--- DATA FOR PROCESSING Enclosed Below ---

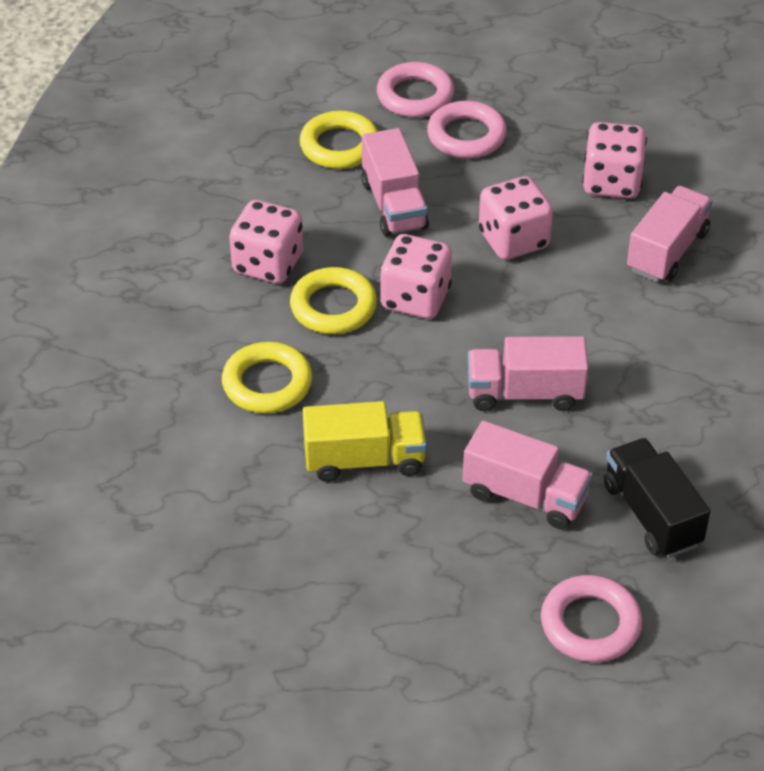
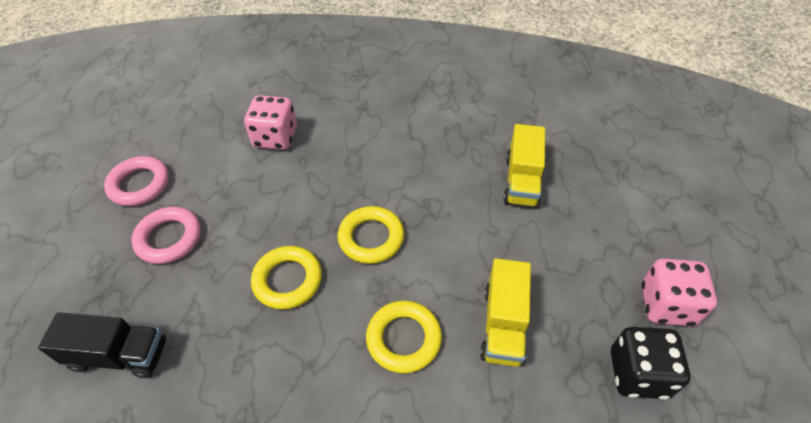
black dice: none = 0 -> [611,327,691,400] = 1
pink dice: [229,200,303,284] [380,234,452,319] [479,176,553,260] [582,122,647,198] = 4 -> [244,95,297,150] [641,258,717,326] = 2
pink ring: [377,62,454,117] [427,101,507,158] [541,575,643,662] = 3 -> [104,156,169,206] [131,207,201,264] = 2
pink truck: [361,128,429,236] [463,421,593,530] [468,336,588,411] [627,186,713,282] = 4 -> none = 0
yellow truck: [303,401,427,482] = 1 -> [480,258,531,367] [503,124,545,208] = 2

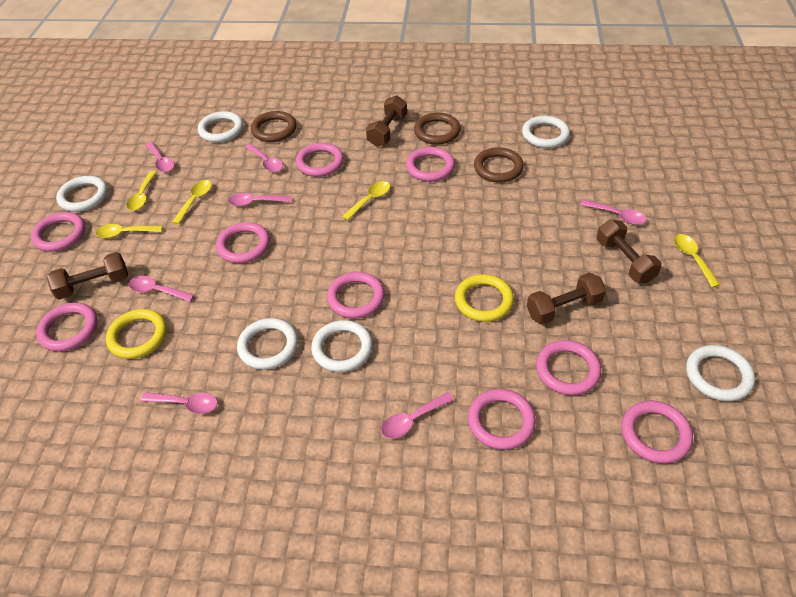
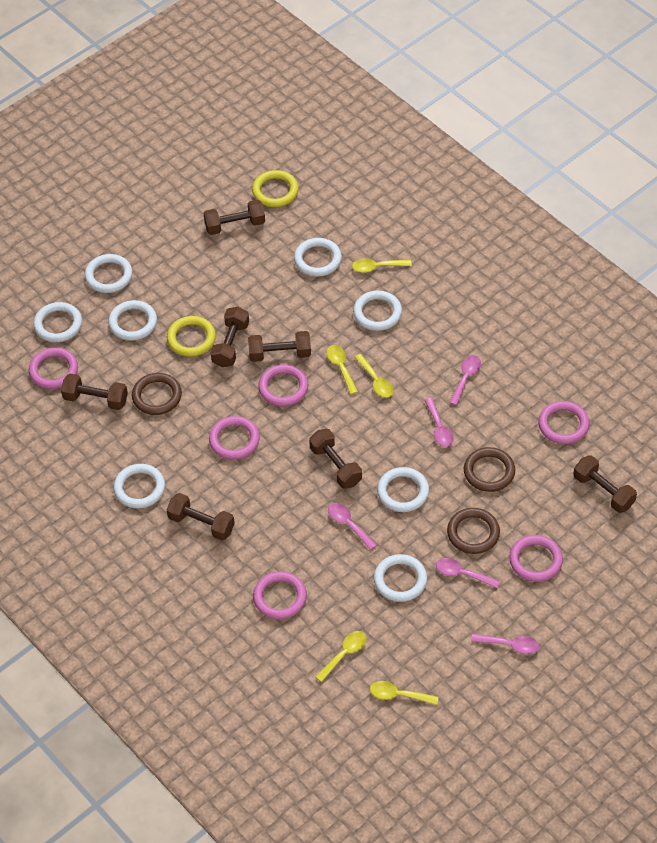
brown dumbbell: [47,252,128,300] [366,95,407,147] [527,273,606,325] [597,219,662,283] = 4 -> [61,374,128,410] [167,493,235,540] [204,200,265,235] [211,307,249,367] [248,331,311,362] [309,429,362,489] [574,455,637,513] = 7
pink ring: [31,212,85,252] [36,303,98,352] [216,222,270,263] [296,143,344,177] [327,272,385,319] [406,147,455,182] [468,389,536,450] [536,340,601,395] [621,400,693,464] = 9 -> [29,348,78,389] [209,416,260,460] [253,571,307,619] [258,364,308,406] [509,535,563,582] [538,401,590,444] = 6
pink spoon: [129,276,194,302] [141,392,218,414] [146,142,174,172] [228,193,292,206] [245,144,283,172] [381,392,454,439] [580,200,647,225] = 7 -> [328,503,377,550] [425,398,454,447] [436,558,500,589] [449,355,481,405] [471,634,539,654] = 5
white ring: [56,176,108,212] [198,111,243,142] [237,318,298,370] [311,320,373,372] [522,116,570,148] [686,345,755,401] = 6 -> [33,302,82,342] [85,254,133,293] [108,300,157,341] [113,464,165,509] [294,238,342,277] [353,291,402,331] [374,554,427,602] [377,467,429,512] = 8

--- End of Enclosed DATA FOR PROCESSING ---

### INSTRUCTION
Give back the records above exactly, limited to the lines between the one holding "pink ring: [31,212,85,252]" and the one holding "pink spoon: [129,276,194,302]", inclusive.

### ANSWER TO THIS EXERCISE
pink ring: [31,212,85,252] [36,303,98,352] [216,222,270,263] [296,143,344,177] [327,272,385,319] [406,147,455,182] [468,389,536,450] [536,340,601,395] [621,400,693,464] = 9 -> [29,348,78,389] [209,416,260,460] [253,571,307,619] [258,364,308,406] [509,535,563,582] [538,401,590,444] = 6
pink spoon: [129,276,194,302] [141,392,218,414] [146,142,174,172] [228,193,292,206] [245,144,283,172] [381,392,454,439] [580,200,647,225] = 7 -> [328,503,377,550] [425,398,454,447] [436,558,500,589] [449,355,481,405] [471,634,539,654] = 5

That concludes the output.